> _What is expected_: Retrieve every line from the records in which the word "turquoise" occurs.

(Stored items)

-=-=-=-=-

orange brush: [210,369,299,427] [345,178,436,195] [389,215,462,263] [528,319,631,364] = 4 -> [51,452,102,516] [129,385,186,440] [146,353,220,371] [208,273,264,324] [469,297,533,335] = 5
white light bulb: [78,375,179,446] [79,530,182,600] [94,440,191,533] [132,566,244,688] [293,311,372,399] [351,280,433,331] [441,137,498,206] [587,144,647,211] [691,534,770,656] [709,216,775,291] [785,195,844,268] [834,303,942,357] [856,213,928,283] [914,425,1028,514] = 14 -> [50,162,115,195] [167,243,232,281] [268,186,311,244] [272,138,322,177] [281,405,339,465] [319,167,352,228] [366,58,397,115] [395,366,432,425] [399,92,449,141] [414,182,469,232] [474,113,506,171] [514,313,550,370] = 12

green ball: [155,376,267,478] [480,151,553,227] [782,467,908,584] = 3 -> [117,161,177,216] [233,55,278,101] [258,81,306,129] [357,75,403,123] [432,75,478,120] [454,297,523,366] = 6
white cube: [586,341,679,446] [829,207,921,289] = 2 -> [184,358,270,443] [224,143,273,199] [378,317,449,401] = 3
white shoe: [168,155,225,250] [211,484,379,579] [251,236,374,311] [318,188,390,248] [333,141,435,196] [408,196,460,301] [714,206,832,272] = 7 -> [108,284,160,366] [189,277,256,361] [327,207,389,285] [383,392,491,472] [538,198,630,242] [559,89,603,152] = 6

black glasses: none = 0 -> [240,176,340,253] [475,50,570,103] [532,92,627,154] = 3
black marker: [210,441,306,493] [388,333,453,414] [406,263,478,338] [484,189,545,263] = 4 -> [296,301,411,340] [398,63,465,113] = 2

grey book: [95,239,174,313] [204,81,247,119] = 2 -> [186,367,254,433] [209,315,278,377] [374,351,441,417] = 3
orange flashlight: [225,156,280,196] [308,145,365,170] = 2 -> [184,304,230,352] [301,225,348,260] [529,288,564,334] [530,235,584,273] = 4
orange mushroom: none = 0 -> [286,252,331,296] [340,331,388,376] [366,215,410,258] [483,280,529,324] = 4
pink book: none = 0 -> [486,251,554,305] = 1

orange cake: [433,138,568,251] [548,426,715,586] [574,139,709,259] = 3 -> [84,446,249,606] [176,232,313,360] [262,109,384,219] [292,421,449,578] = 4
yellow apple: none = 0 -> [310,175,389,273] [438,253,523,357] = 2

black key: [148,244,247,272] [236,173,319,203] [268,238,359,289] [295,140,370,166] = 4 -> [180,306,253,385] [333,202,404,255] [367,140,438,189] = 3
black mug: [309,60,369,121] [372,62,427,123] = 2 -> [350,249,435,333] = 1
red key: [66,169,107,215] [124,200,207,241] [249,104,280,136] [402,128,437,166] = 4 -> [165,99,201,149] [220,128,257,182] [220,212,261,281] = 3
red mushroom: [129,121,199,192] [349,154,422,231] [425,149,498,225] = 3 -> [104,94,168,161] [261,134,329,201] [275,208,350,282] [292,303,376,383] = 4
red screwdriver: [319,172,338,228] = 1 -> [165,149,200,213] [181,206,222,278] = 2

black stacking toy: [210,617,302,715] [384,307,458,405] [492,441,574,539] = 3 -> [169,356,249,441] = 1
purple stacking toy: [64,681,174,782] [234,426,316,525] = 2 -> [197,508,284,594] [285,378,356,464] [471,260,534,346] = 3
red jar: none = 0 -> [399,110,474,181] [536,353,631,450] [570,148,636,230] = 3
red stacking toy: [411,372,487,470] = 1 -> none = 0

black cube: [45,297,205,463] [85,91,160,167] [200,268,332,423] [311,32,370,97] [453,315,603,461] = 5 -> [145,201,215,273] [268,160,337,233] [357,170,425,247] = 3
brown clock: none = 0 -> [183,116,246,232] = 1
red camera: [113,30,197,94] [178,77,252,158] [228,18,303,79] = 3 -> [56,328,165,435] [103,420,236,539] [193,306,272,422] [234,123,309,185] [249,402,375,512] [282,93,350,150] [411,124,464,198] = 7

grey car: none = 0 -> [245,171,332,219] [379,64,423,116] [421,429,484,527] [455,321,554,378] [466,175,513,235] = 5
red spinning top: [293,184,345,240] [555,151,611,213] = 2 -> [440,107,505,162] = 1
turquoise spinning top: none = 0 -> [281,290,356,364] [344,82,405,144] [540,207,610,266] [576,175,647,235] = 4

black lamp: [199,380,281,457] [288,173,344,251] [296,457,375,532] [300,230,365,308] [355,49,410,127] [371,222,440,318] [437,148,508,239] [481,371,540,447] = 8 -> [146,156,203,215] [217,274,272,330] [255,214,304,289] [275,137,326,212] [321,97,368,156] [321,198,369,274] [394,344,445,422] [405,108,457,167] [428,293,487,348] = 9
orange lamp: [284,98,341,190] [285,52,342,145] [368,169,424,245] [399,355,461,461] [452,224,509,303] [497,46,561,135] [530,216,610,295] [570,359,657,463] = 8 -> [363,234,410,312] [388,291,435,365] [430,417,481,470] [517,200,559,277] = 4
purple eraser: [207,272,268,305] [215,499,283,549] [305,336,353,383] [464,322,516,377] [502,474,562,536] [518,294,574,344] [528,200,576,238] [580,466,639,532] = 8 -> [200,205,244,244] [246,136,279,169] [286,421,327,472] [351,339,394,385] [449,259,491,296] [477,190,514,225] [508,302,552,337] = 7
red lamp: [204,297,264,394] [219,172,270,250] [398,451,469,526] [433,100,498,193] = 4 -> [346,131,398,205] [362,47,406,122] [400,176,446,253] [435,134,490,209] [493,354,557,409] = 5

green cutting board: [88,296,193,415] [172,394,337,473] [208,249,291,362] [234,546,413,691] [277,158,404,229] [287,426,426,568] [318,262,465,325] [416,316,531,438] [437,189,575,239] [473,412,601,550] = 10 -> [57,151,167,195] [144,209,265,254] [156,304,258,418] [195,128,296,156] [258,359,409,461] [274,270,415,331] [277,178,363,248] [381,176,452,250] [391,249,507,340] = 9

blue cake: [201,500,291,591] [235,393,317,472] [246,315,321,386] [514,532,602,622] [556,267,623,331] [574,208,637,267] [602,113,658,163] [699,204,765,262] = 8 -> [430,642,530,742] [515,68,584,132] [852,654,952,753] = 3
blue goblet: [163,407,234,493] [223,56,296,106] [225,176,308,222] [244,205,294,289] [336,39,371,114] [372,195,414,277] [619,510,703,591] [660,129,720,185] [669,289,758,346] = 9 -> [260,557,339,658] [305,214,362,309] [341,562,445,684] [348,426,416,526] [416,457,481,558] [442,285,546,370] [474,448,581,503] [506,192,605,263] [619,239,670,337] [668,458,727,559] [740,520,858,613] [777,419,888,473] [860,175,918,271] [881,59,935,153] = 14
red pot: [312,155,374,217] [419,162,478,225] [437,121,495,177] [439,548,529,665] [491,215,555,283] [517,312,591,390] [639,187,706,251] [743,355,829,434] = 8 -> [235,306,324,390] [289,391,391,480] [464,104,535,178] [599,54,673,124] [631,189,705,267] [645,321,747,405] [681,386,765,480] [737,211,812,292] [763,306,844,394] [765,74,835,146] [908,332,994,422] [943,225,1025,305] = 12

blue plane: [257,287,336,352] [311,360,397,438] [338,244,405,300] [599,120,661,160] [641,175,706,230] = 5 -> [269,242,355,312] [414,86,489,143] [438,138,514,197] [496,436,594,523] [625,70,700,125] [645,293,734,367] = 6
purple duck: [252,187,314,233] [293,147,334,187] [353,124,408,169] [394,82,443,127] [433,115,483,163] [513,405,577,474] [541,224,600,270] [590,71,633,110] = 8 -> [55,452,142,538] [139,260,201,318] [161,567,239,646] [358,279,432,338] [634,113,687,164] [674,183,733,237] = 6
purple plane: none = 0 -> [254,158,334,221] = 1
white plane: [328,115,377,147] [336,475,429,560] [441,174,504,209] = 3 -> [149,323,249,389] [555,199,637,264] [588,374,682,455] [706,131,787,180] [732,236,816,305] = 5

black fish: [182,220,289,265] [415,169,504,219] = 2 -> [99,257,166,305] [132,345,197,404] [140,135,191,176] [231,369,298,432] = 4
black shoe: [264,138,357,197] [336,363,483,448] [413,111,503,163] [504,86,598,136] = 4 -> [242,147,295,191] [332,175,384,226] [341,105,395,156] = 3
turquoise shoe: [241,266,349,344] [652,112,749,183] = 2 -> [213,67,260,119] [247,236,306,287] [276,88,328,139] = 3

-=-=-=-=-

> _Your solution_:
turquoise spinning top: none = 0 -> [281,290,356,364] [344,82,405,144] [540,207,610,266] [576,175,647,235] = 4
turquoise shoe: [241,266,349,344] [652,112,749,183] = 2 -> [213,67,260,119] [247,236,306,287] [276,88,328,139] = 3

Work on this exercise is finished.